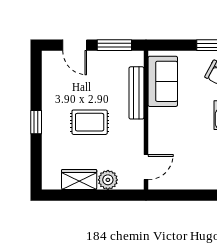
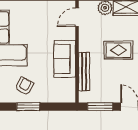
sofa: (163, 81) -> (65, 59), moved

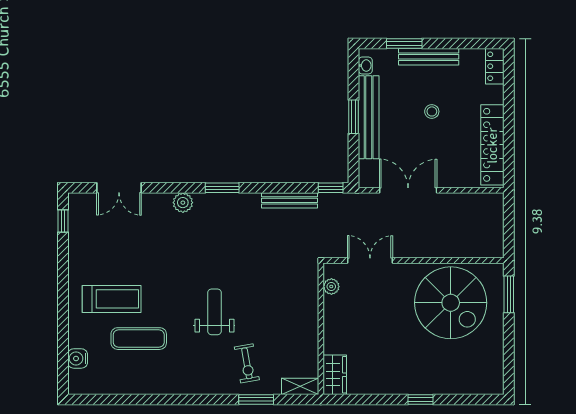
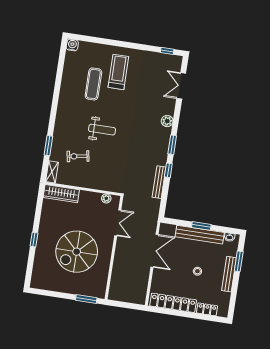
locker: (495, 66) -> (207, 309), moved
window: (331, 188) -> (168, 170), moved
treadmill: (112, 299) -> (118, 72), turned 180
spiral stairs: (451, 303) -> (77, 252), moved
water cooler: (78, 358) -> (72, 45), moved
exercise bike: (247, 363) -> (78, 156), moved
wardrobe: (335, 375) -> (61, 194), width x1.50

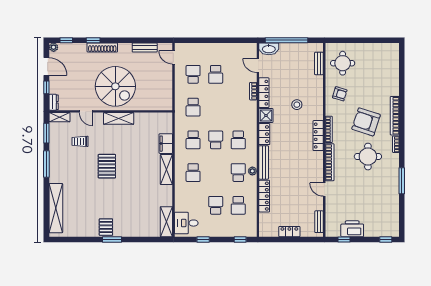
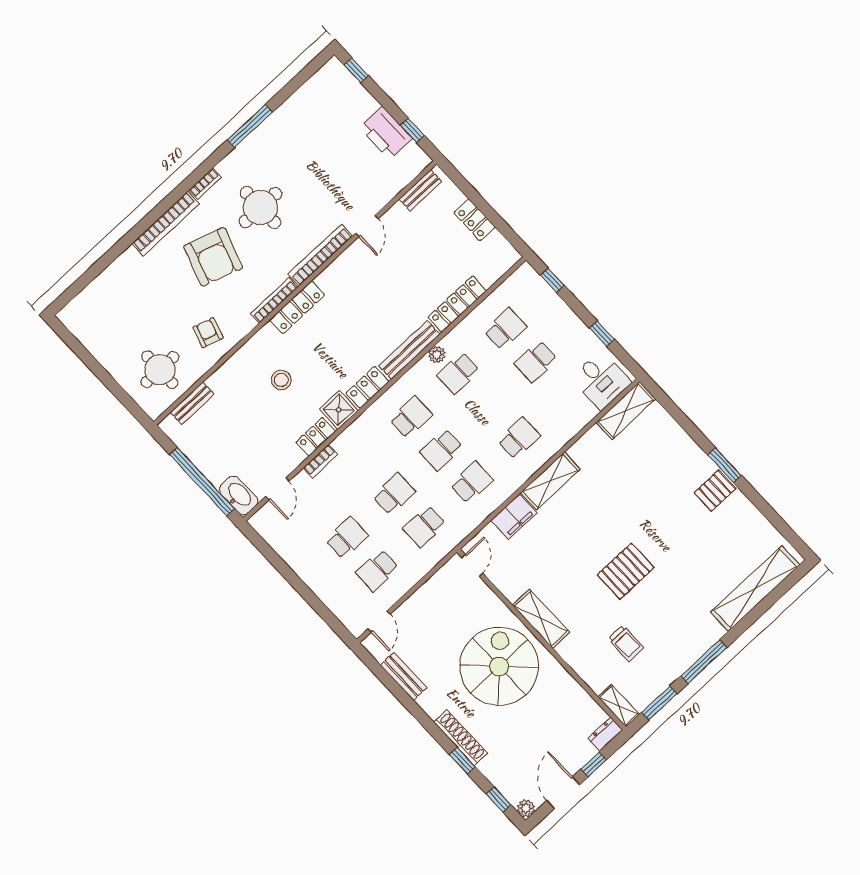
locker: (264, 93) -> (316, 437), width x0.66
school desk: (193, 107) -> (424, 526), turned 180
school desk: (216, 107) -> (394, 494), added
door: (86, 111) -> (472, 565), moved

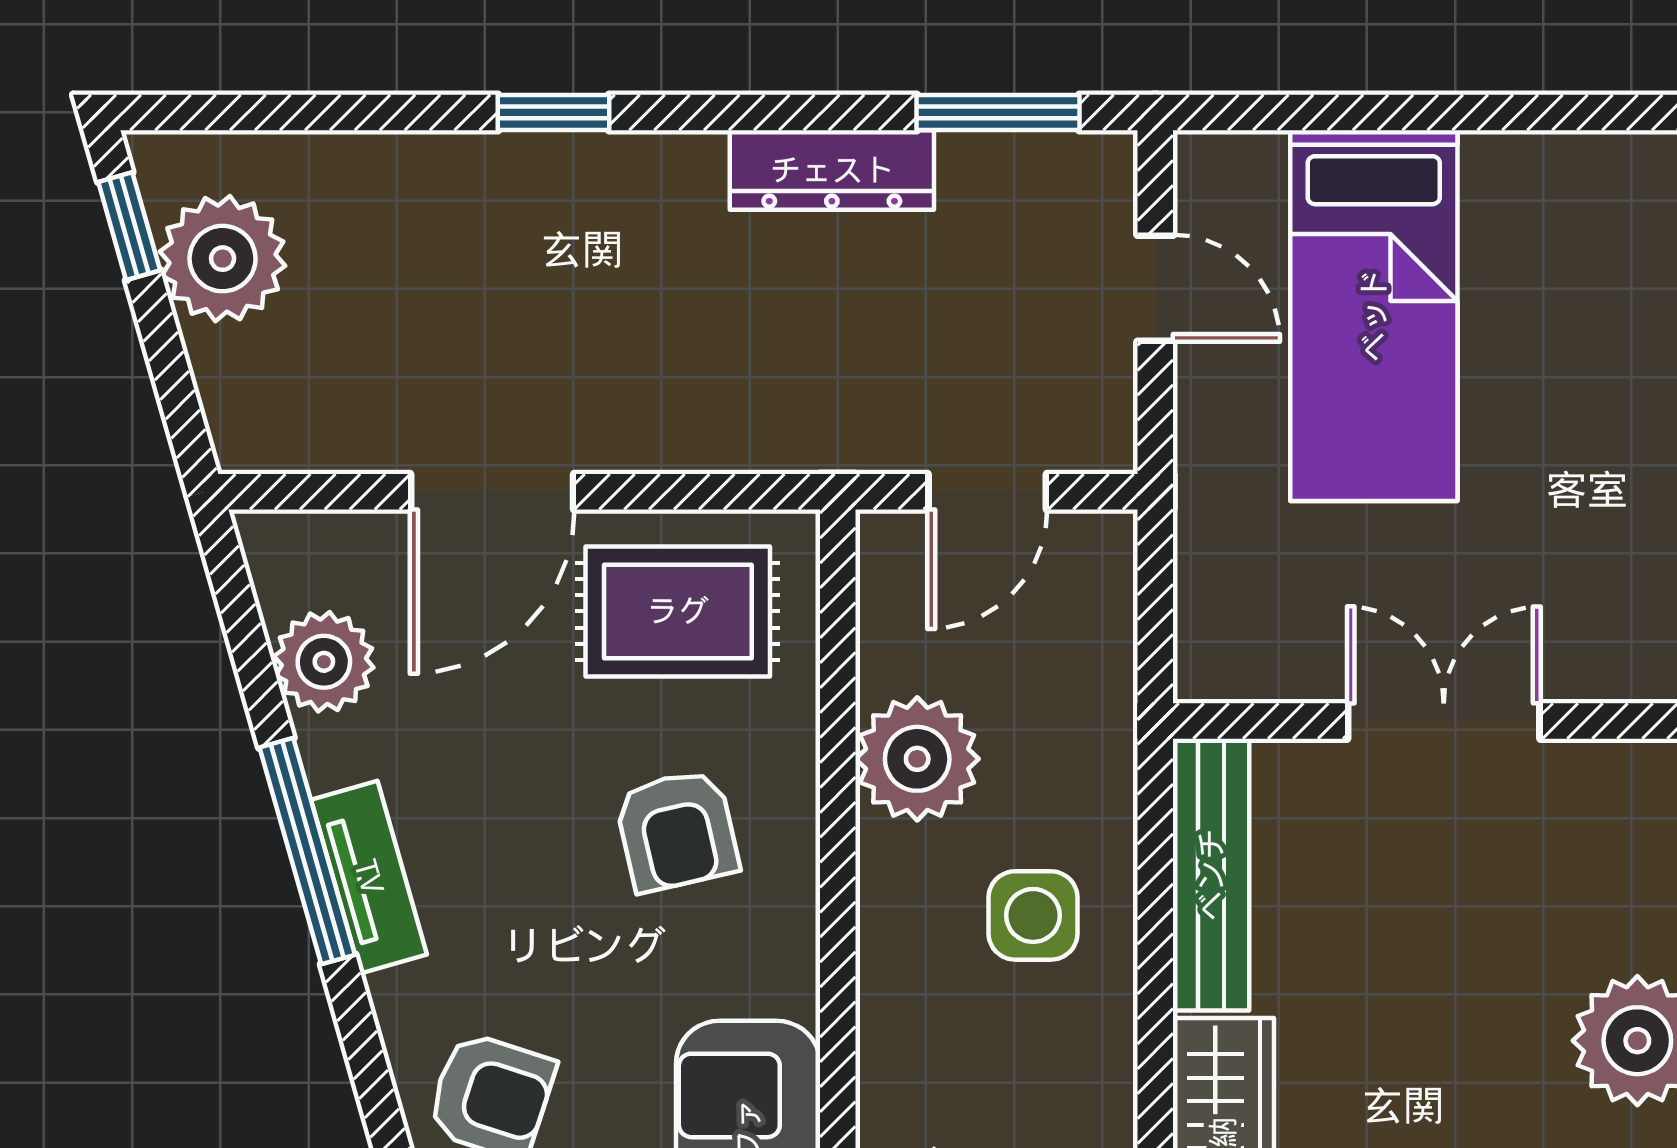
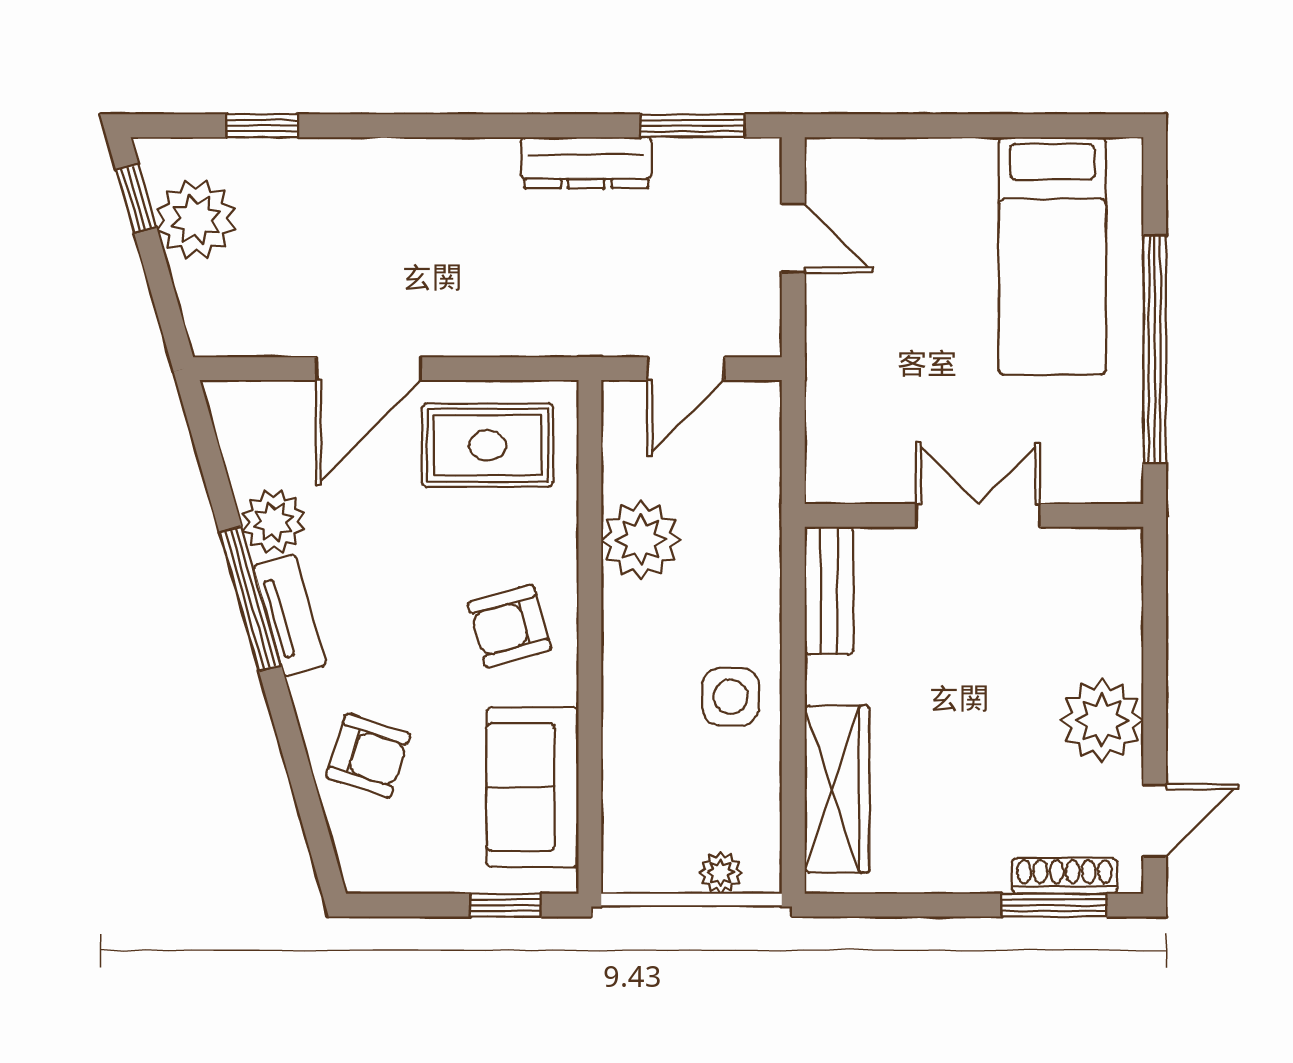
window: (553, 112) -> (262, 126), moved
bed: (1374, 316) -> (1052, 256), moved
plant: (324, 662) -> (273, 522), moved
armchair: (677, 831) -> (510, 626), moved, turned 87
bench: (1211, 875) -> (829, 591), width x0.73
side table: (1033, 915) -> (731, 697), moved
○ ○ ○
**Work item**
Pictures are to be omitted; set down the rest of the entries exactly as given.

**Solution to this task**
sofa: (163, 81) -> (65, 59), moved

locker: (495, 66) -> (207, 309), moved
window: (331, 188) -> (168, 170), moved
treadmill: (112, 299) -> (118, 72), turned 180
spiral stairs: (451, 303) -> (77, 252), moved
water cooler: (78, 358) -> (72, 45), moved
exercise bike: (247, 363) -> (78, 156), moved
wardrobe: (335, 375) -> (61, 194), width x1.50

locker: (264, 93) -> (316, 437), width x0.66
school desk: (193, 107) -> (424, 526), turned 180
school desk: (216, 107) -> (394, 494), added
door: (86, 111) -> (472, 565), moved

window: (553, 112) -> (262, 126), moved
bed: (1374, 316) -> (1052, 256), moved
plant: (324, 662) -> (273, 522), moved
armchair: (677, 831) -> (510, 626), moved, turned 87
bench: (1211, 875) -> (829, 591), width x0.73
side table: (1033, 915) -> (731, 697), moved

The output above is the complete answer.